[Given records]:

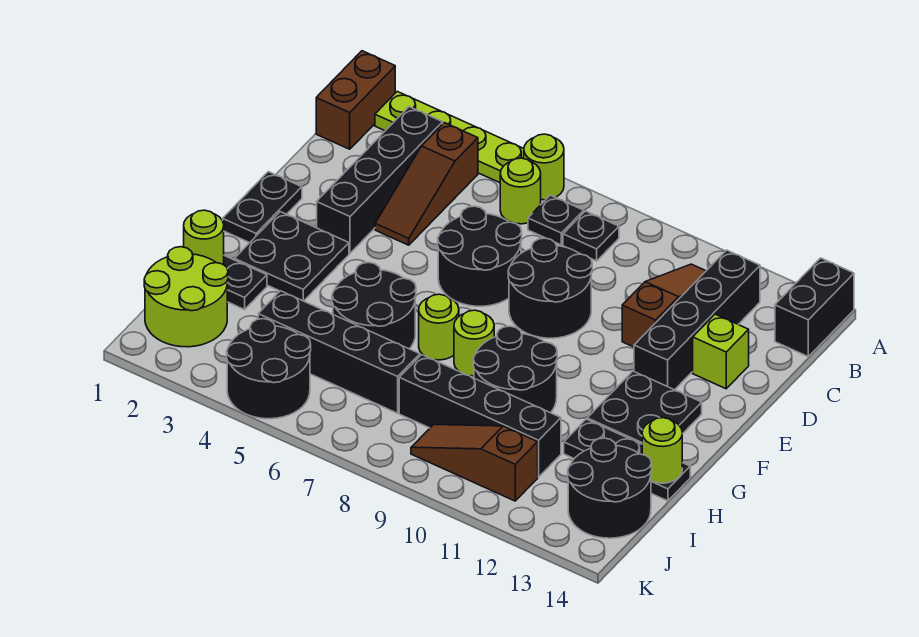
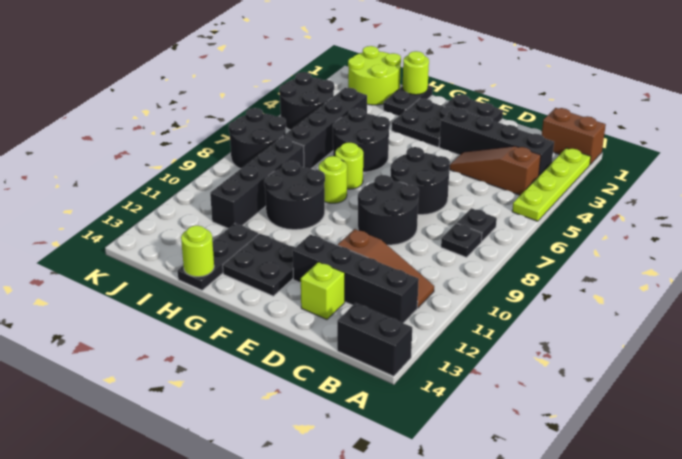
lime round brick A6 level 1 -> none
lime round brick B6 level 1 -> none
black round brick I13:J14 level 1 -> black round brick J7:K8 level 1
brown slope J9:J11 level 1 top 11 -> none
--
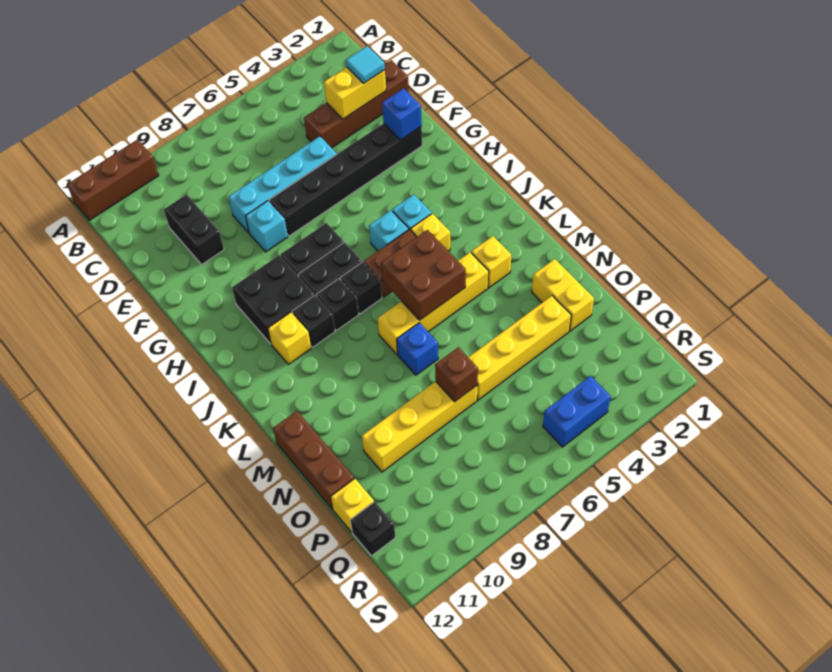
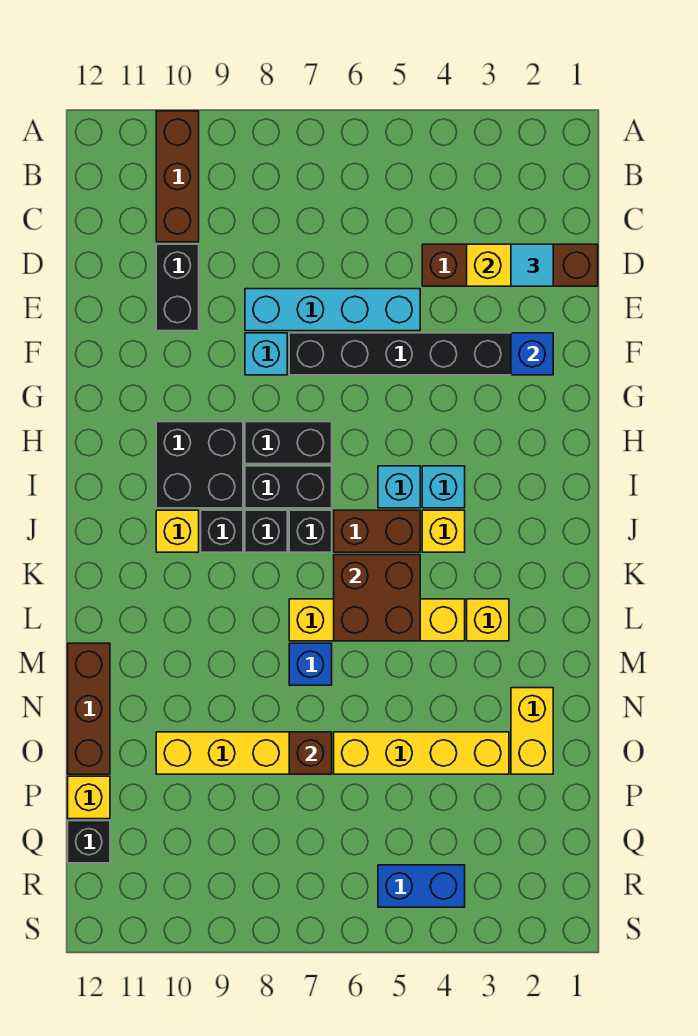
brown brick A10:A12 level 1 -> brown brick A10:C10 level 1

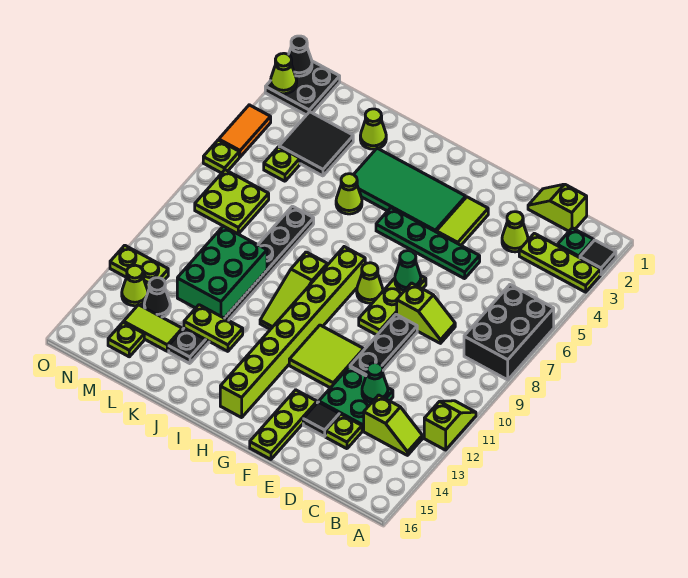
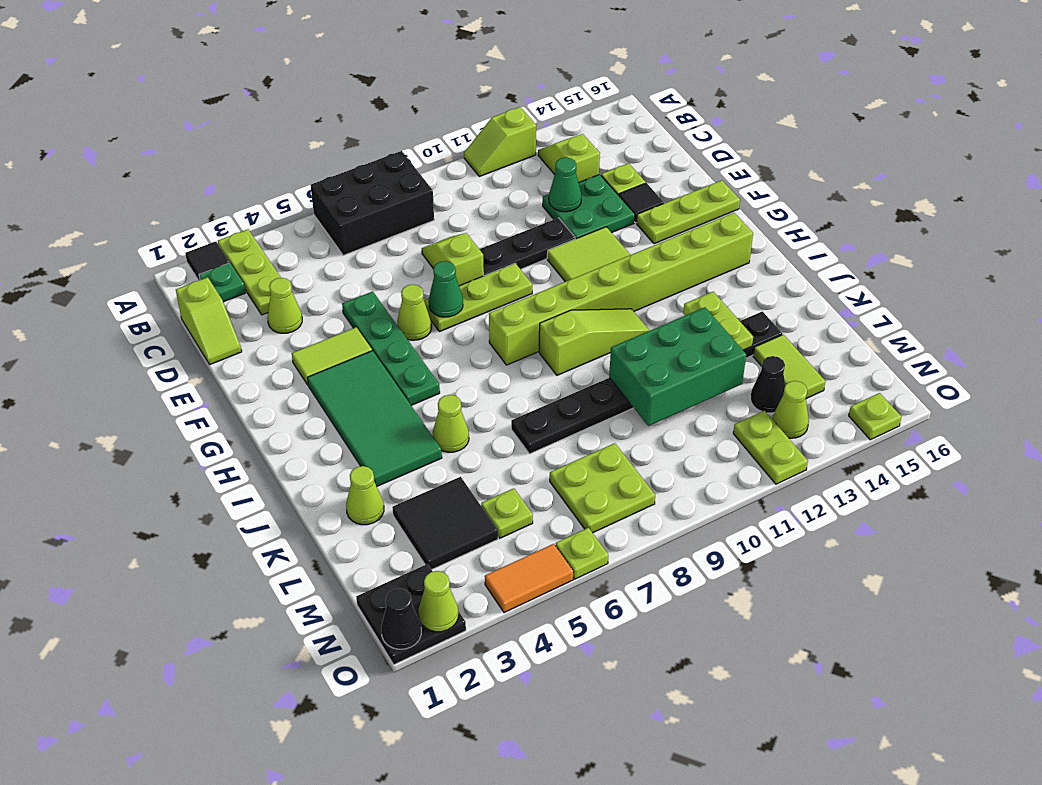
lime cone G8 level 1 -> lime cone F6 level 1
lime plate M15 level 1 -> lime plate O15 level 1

[Problem requirements]: Of the entries above, repeat exactly the lines between the line with "lime round brick A6 level 1 -> none" and the line with "brown slope J9:J11 level 1 top 11 -> none", inclusive, and no others.

[Final answer]:
lime round brick A6 level 1 -> none
lime round brick B6 level 1 -> none
black round brick I13:J14 level 1 -> black round brick J7:K8 level 1
brown slope J9:J11 level 1 top 11 -> none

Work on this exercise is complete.